• Stored records:
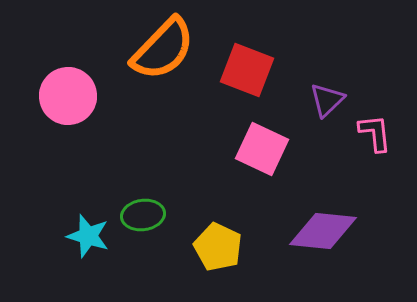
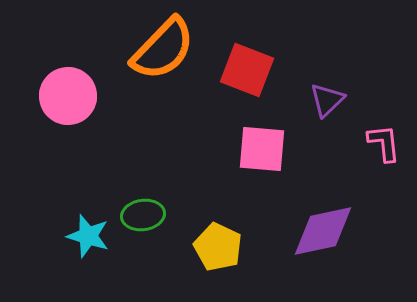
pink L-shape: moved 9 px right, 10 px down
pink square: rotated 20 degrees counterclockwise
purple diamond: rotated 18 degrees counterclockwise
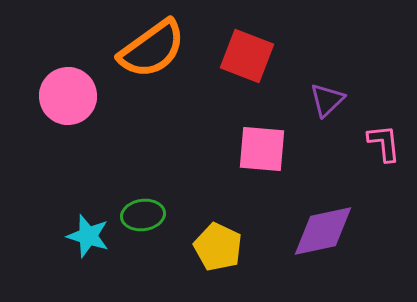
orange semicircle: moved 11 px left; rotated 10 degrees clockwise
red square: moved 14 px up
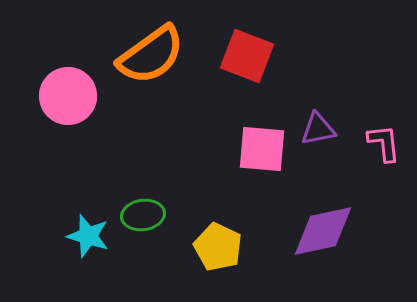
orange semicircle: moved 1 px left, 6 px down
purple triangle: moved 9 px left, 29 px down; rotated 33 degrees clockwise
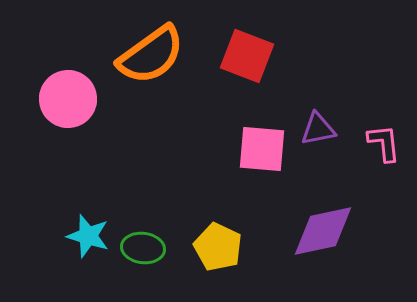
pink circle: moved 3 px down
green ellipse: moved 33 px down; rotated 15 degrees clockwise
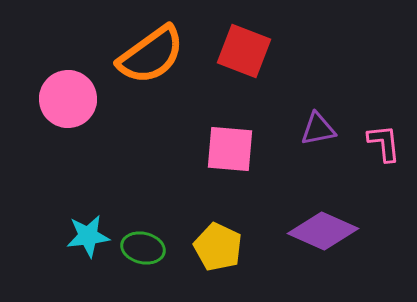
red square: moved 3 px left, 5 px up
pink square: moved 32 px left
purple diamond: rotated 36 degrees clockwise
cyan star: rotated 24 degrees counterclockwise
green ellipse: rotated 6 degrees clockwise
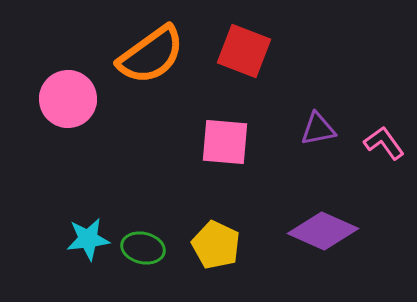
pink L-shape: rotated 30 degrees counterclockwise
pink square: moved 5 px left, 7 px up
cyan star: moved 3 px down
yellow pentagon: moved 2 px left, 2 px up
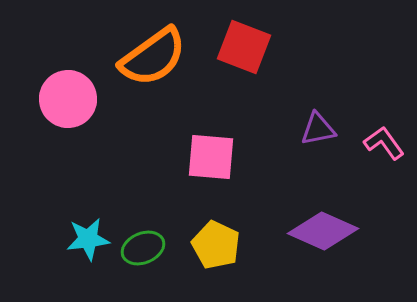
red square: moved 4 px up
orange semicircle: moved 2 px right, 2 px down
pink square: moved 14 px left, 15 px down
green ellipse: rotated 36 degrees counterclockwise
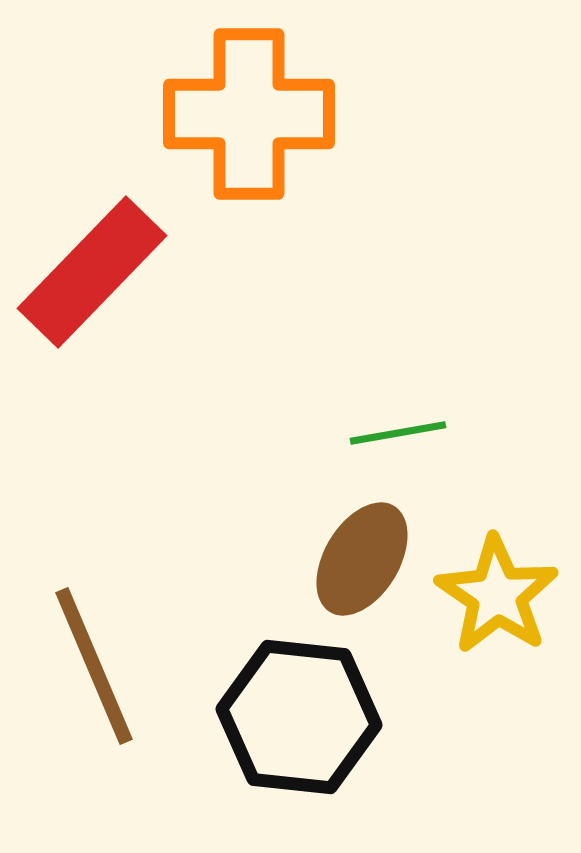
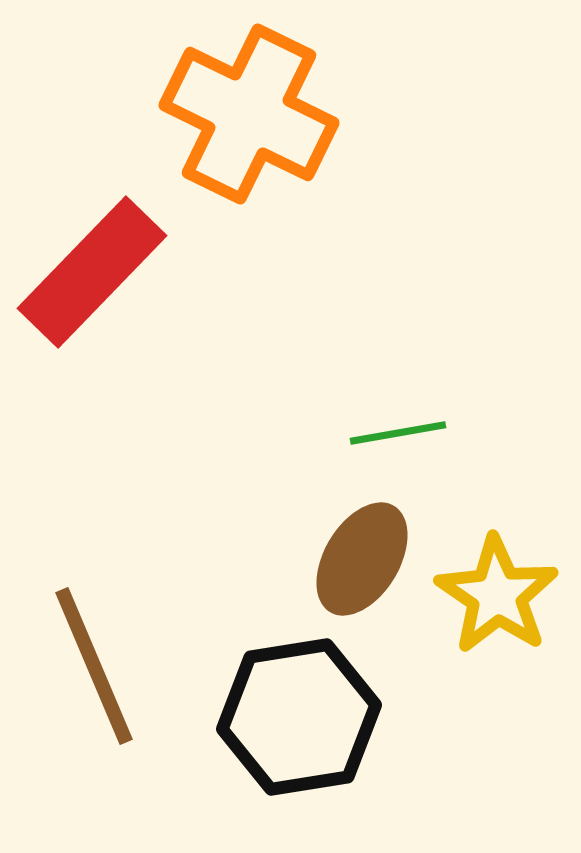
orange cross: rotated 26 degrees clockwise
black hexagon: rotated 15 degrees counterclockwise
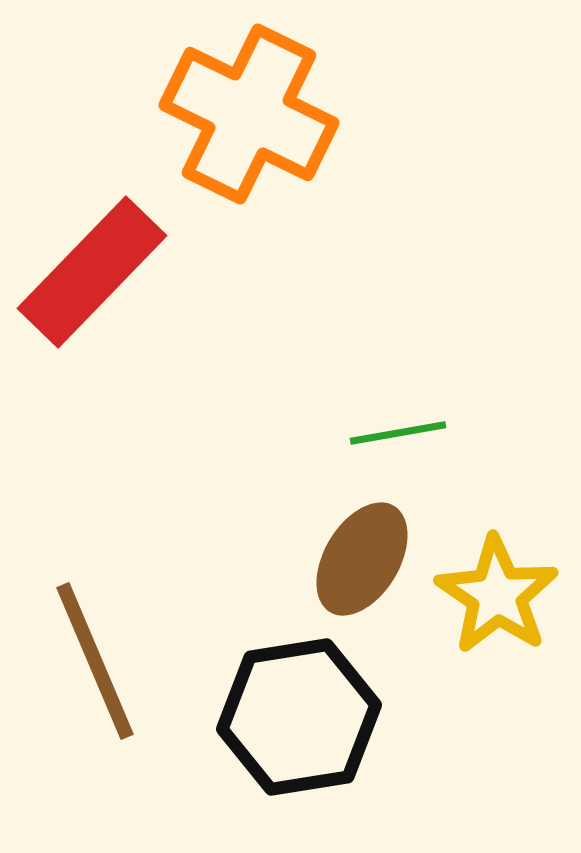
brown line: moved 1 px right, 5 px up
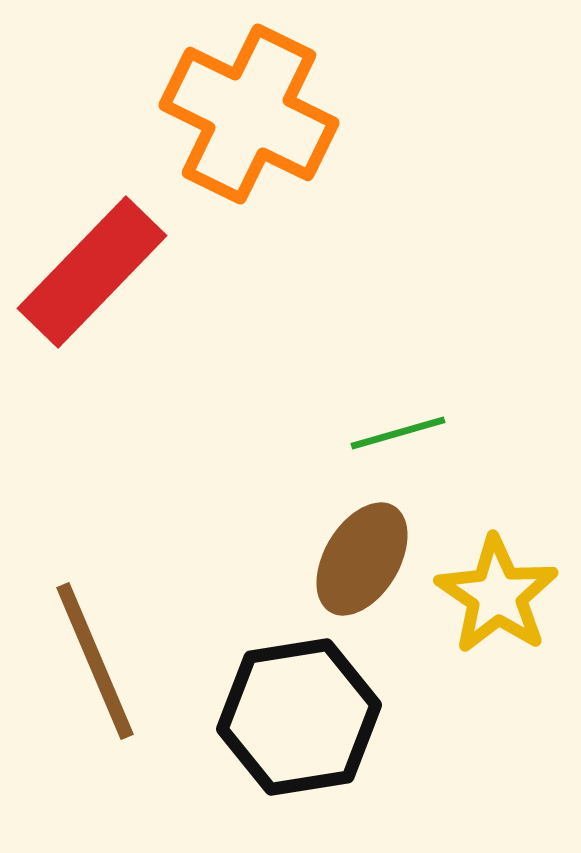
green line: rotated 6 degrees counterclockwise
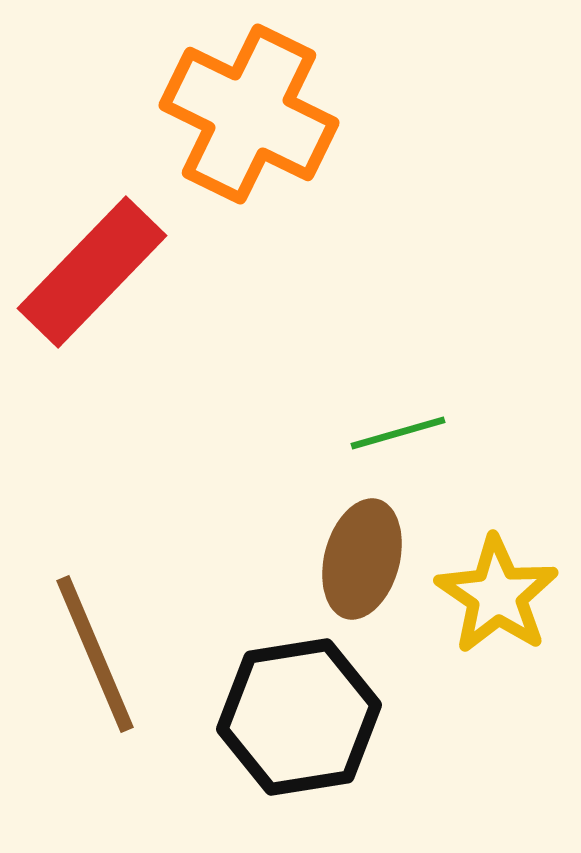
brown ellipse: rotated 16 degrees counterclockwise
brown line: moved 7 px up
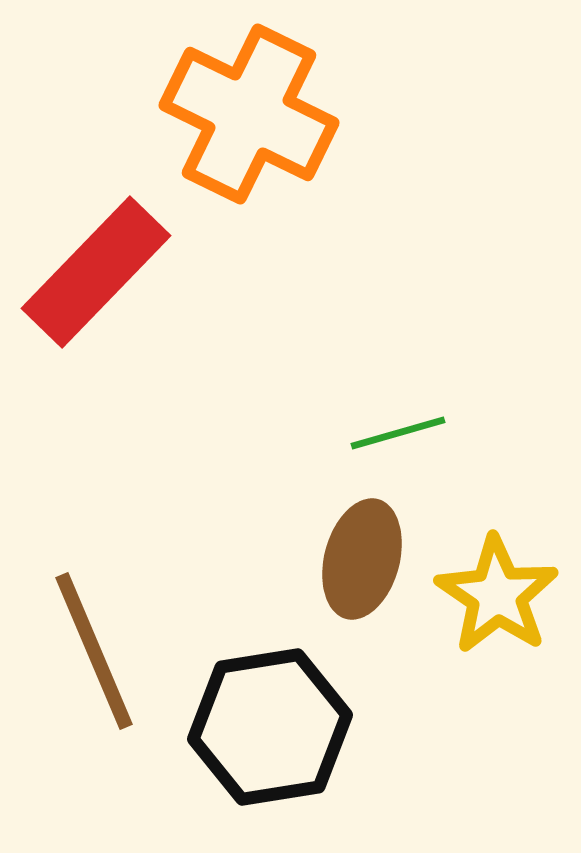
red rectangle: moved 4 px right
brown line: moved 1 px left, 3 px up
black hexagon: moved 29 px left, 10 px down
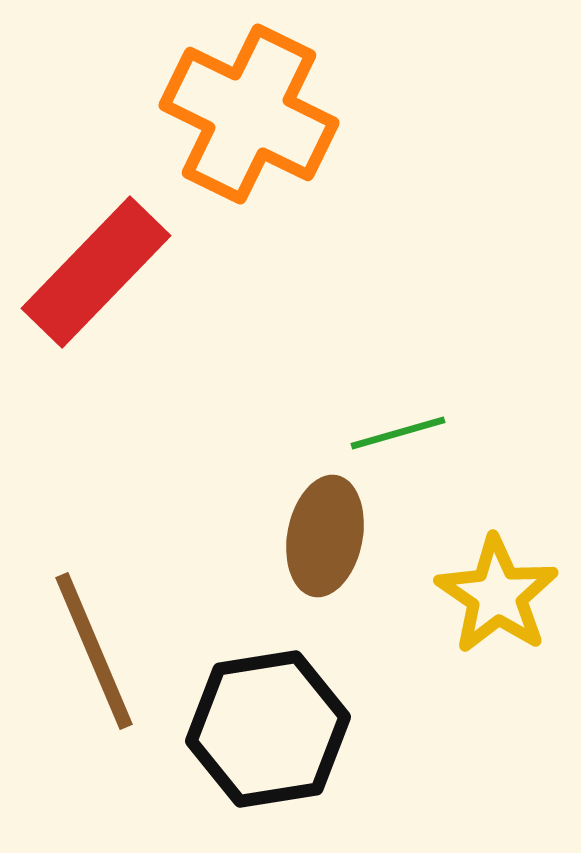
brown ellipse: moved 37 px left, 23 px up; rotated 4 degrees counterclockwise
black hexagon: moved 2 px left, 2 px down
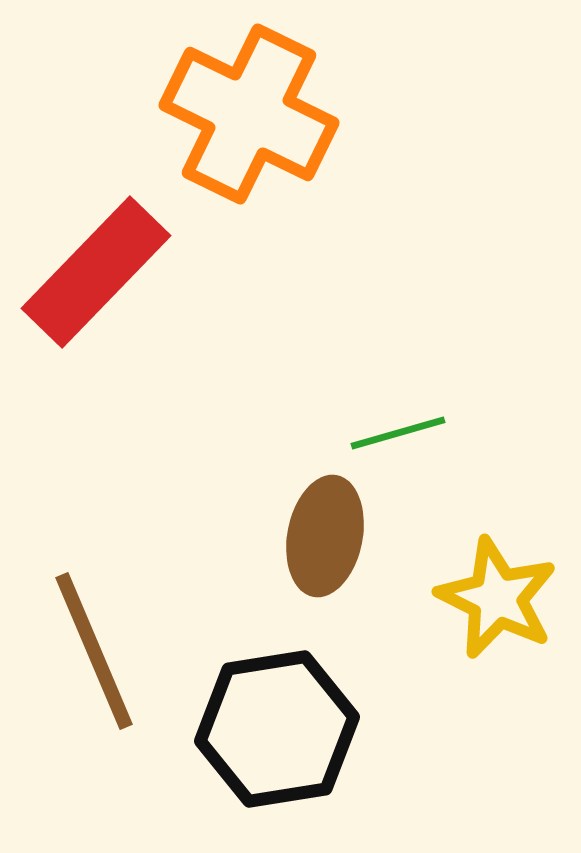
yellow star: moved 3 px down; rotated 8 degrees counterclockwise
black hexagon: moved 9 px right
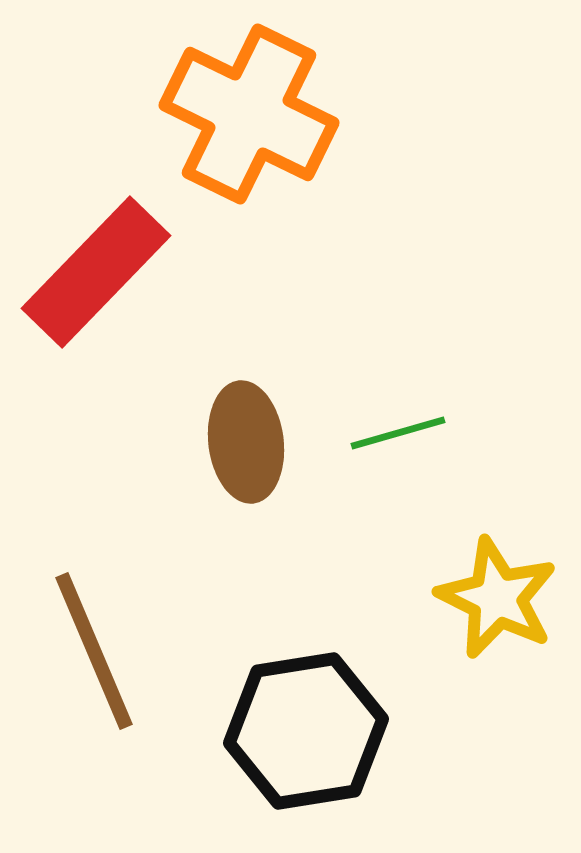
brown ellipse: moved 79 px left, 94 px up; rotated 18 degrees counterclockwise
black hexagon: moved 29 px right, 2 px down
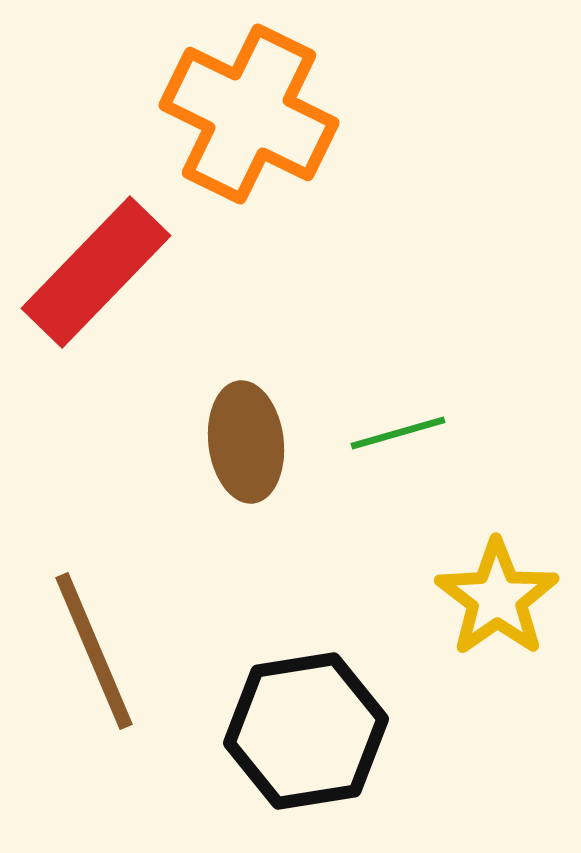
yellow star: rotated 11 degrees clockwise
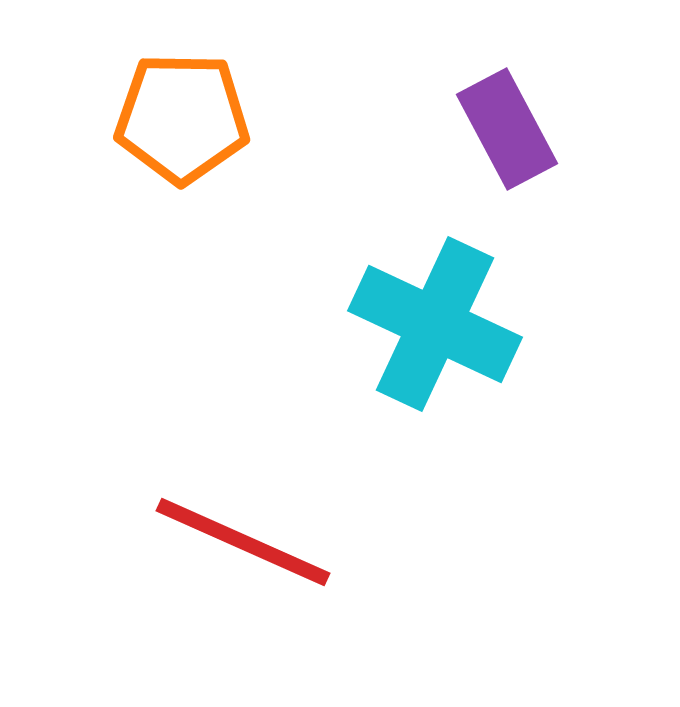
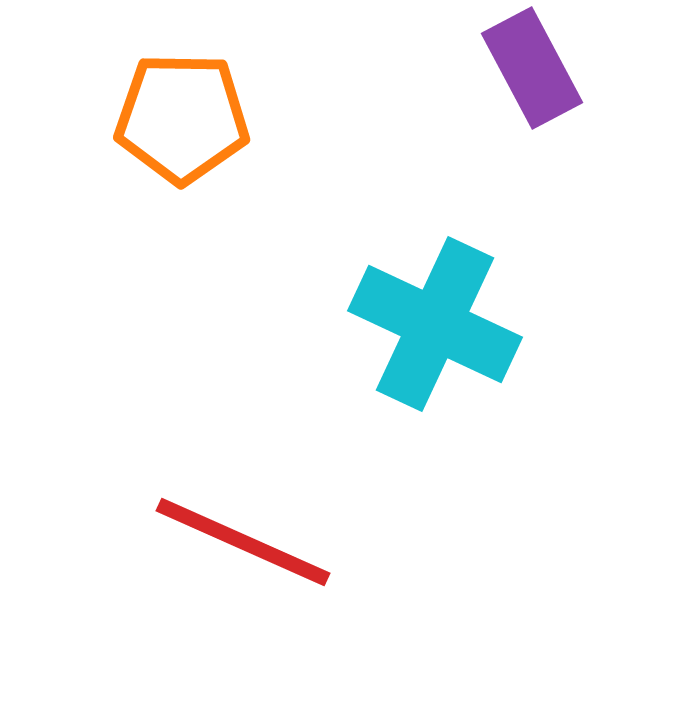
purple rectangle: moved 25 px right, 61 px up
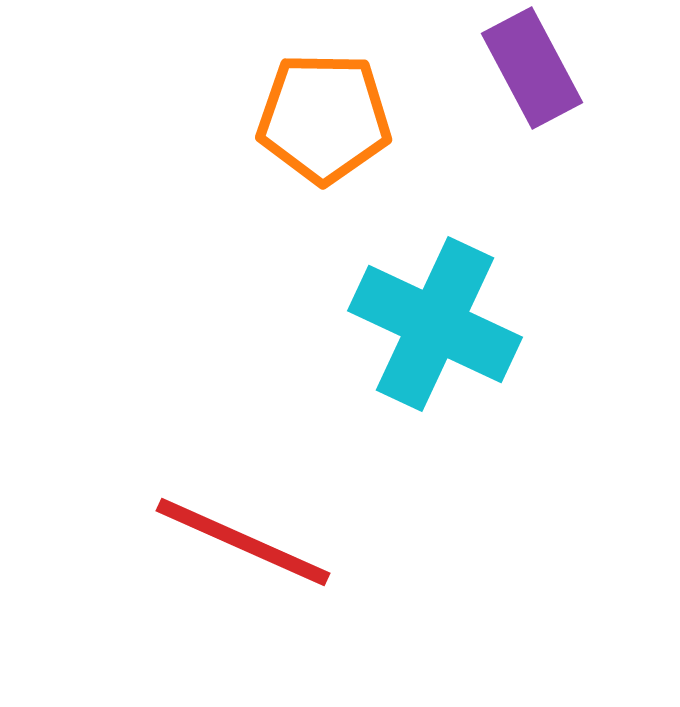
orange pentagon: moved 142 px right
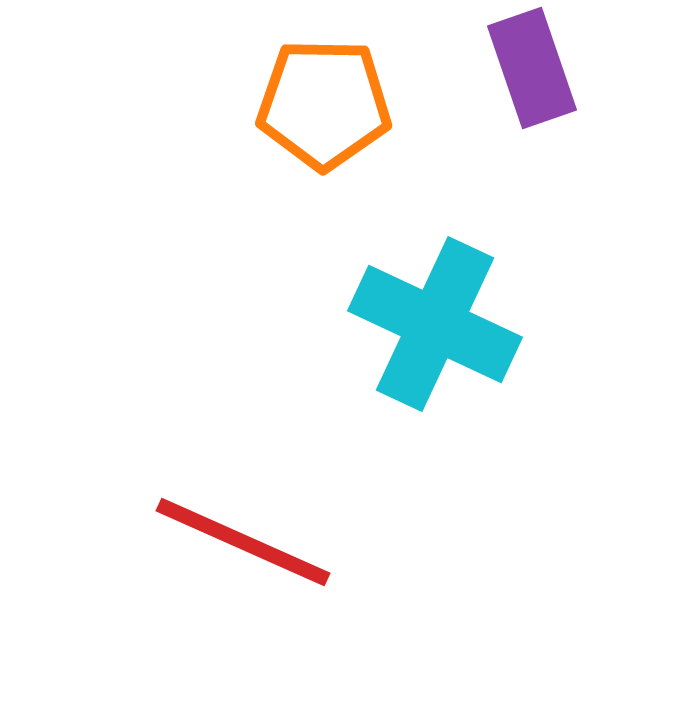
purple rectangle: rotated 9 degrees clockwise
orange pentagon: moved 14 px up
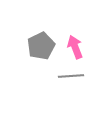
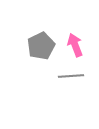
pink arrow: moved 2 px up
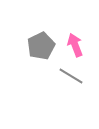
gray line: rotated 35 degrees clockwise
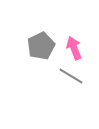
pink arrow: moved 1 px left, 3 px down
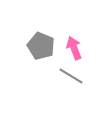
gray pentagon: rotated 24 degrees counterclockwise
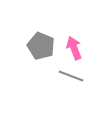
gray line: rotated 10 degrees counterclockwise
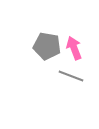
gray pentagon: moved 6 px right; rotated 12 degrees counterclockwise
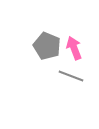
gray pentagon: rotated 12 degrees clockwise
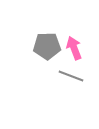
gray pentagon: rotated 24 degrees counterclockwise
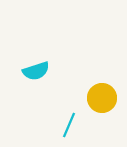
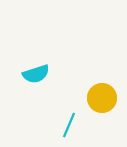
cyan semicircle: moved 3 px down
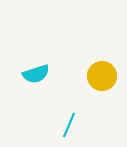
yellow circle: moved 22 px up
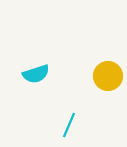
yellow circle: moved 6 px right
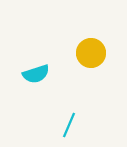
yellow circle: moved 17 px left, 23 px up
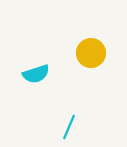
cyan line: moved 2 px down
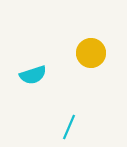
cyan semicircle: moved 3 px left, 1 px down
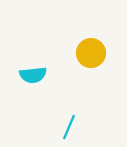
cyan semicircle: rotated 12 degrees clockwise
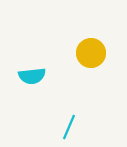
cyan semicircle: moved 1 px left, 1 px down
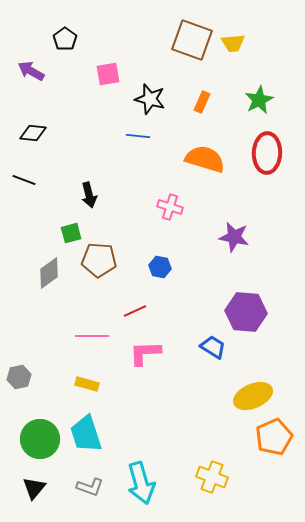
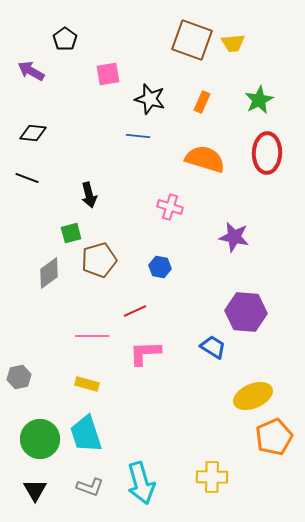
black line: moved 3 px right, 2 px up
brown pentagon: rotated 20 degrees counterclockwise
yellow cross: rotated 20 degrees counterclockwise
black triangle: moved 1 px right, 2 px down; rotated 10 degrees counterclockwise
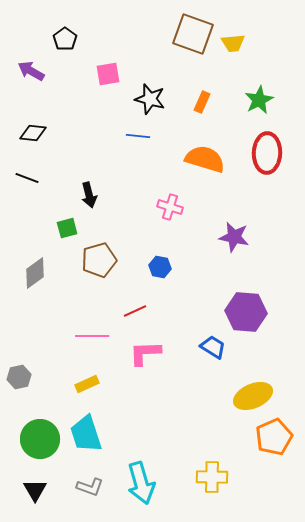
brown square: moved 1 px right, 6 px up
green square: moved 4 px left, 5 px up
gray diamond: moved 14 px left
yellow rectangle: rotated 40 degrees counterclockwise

• WHAT TO WORK ON: Copy the lines above, starting with the line that contains "yellow star: rotated 11 degrees clockwise" and continuing through the last line, leaving out the pictures.

• REPLY:
yellow star: rotated 11 degrees clockwise
purple rectangle: moved 25 px right, 61 px up
orange pentagon: moved 142 px right
purple rectangle: rotated 9 degrees clockwise
orange pentagon: moved 14 px up
pink arrow: moved 2 px up
gray line: rotated 35 degrees clockwise
pink arrow: moved 1 px left, 3 px down
gray pentagon: rotated 24 degrees counterclockwise
gray line: rotated 10 degrees counterclockwise
gray pentagon: moved 6 px right; rotated 12 degrees counterclockwise
gray pentagon: rotated 12 degrees clockwise
gray pentagon: rotated 24 degrees counterclockwise
cyan semicircle: moved 3 px down
yellow circle: moved 22 px up
yellow circle: moved 6 px right
yellow circle: moved 17 px left, 23 px up
cyan line: moved 2 px down
cyan semicircle: moved 3 px left, 1 px down
cyan semicircle: rotated 12 degrees clockwise
cyan semicircle: moved 1 px left, 1 px down
black line: moved 3 px right, 2 px up
brown pentagon: rotated 20 degrees counterclockwise
yellow cross: rotated 20 degrees counterclockwise
black triangle: moved 1 px right, 2 px down; rotated 10 degrees counterclockwise
brown square: moved 1 px right, 6 px up
green square: moved 4 px left, 5 px up
gray diamond: moved 14 px left
yellow rectangle: rotated 40 degrees counterclockwise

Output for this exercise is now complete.